## Work to be completed:
Without including any images, repeat the data exactly.

## Data block:
[Start of Attachment]

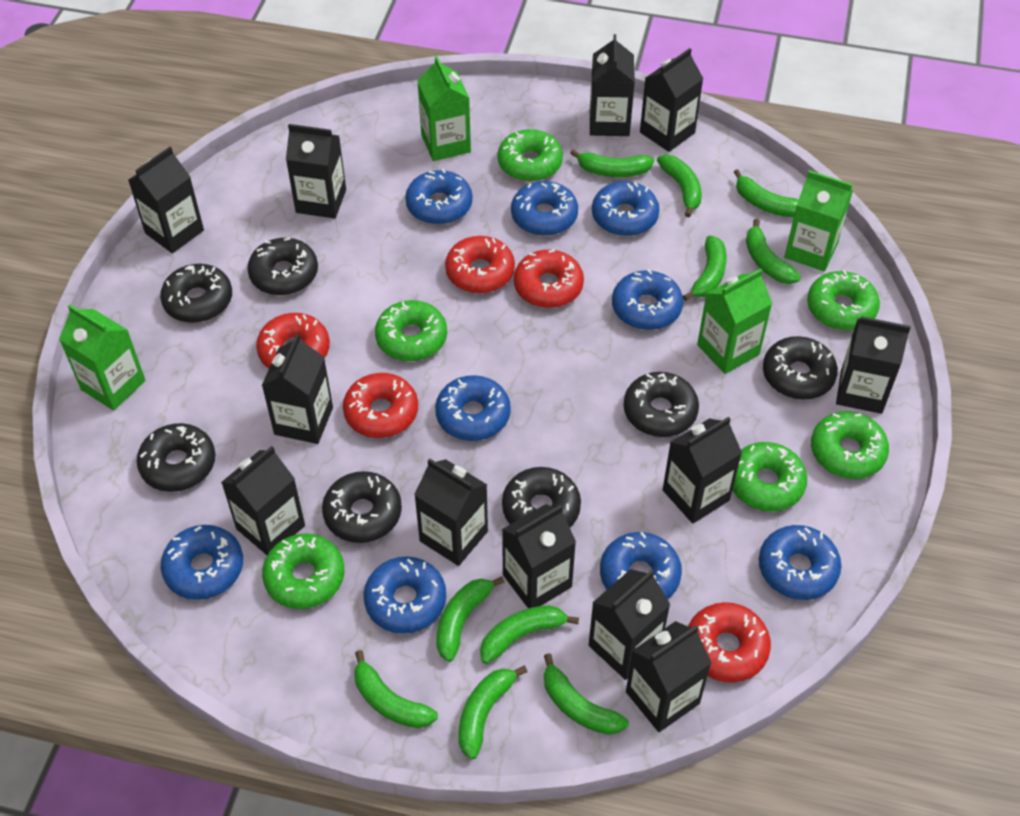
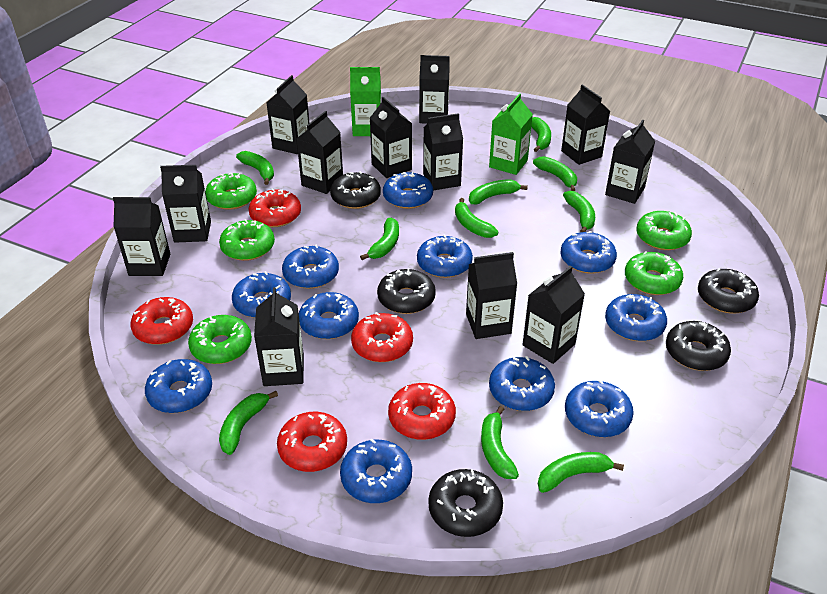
black donut: 7 -> 5
blue donut: 9 -> 11
green carton: 4 -> 2
green donut: 6 -> 5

[End of Attachment]

## Written answer:
black donut: 7 -> 5
blue donut: 9 -> 11
green carton: 4 -> 2
green donut: 6 -> 5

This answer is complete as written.